» Task description
Copy every line of the following data that includes the string "grey".

» The data
#####
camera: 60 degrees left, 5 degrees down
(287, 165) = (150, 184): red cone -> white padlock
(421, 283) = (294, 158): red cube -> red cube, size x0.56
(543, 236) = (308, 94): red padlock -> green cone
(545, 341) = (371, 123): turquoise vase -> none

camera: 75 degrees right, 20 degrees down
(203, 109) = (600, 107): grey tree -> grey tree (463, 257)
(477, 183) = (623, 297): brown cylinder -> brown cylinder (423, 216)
#####
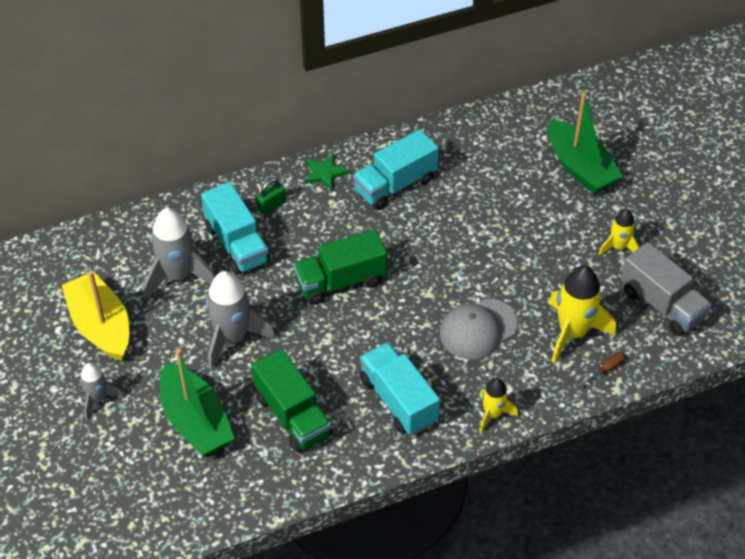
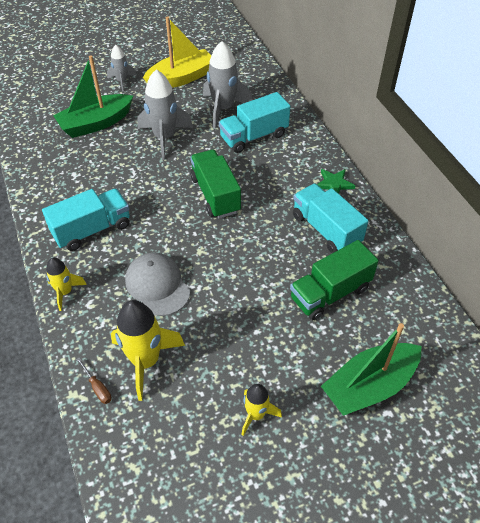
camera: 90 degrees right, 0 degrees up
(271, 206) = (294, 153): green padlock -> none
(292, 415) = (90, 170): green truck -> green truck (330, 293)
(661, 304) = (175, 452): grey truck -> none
#####
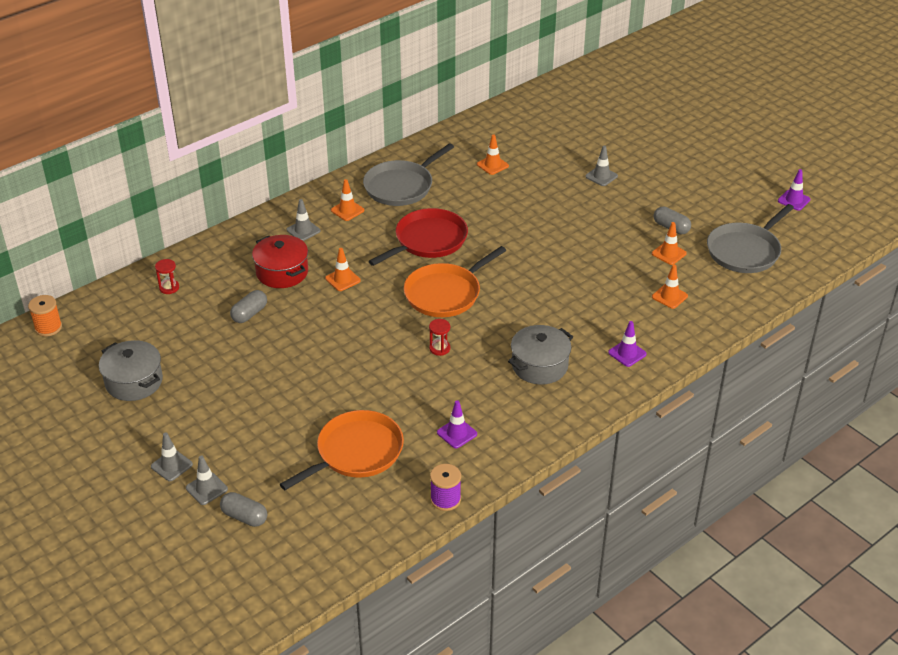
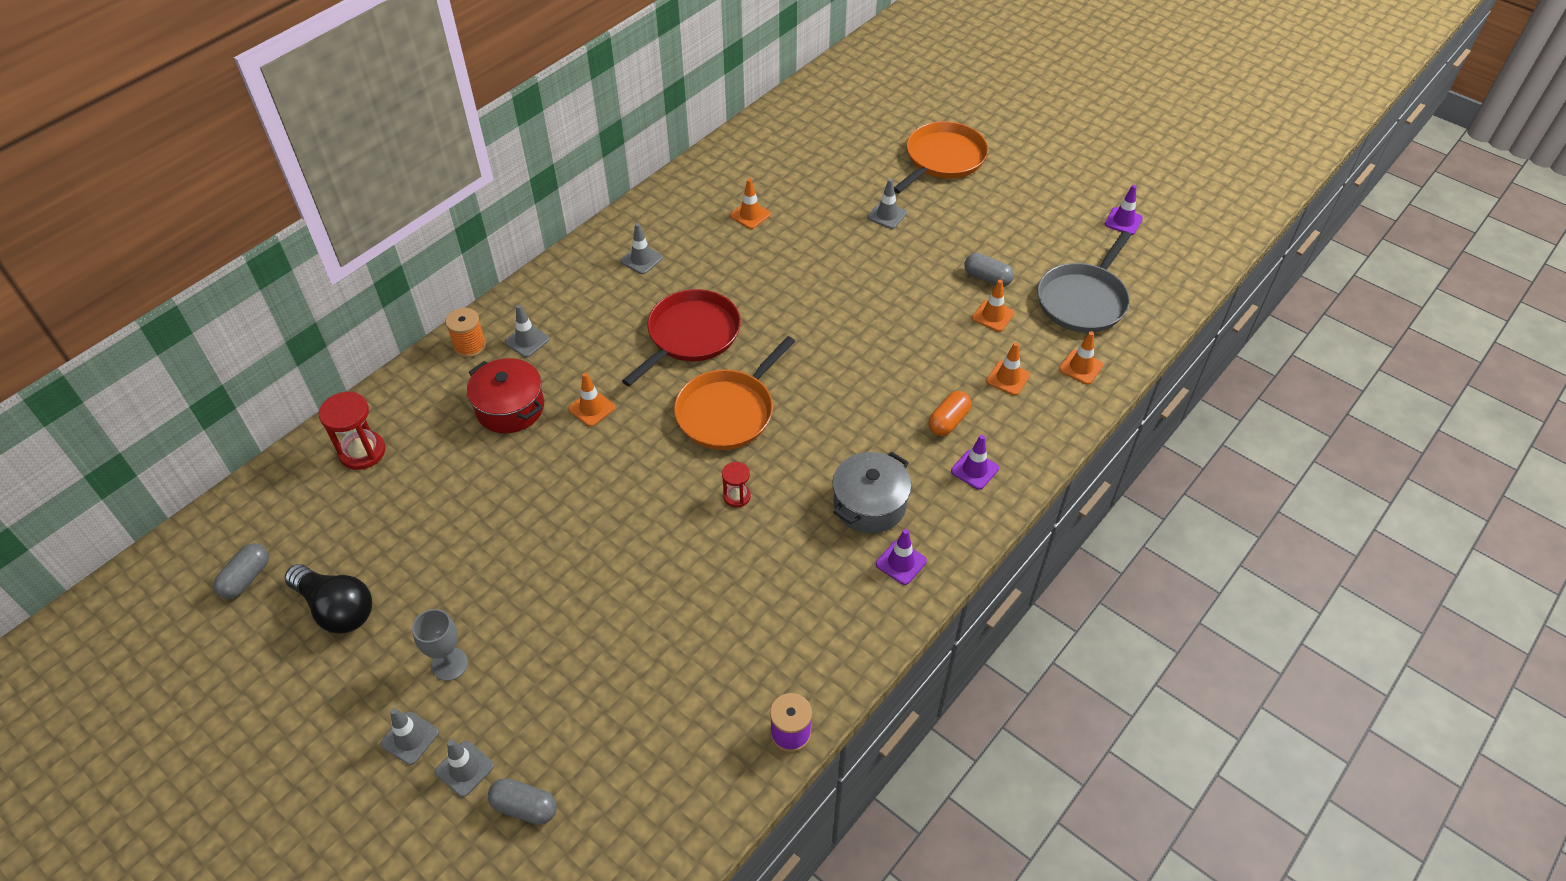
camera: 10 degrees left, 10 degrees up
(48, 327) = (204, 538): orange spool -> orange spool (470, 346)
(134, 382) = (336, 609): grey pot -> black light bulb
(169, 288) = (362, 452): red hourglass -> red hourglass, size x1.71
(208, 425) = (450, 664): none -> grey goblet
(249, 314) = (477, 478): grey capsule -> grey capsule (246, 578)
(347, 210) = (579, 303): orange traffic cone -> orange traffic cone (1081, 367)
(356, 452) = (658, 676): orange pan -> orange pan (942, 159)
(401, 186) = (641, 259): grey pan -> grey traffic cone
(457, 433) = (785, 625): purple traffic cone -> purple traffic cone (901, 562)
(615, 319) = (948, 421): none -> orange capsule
#####
» Solution for this problem
(203, 109) = (600, 107): grey tree -> grey tree (463, 257)
(661, 304) = (175, 452): grey truck -> none
(134, 382) = (336, 609): grey pot -> black light bulb
(208, 425) = (450, 664): none -> grey goblet
(249, 314) = (477, 478): grey capsule -> grey capsule (246, 578)
(401, 186) = (641, 259): grey pan -> grey traffic cone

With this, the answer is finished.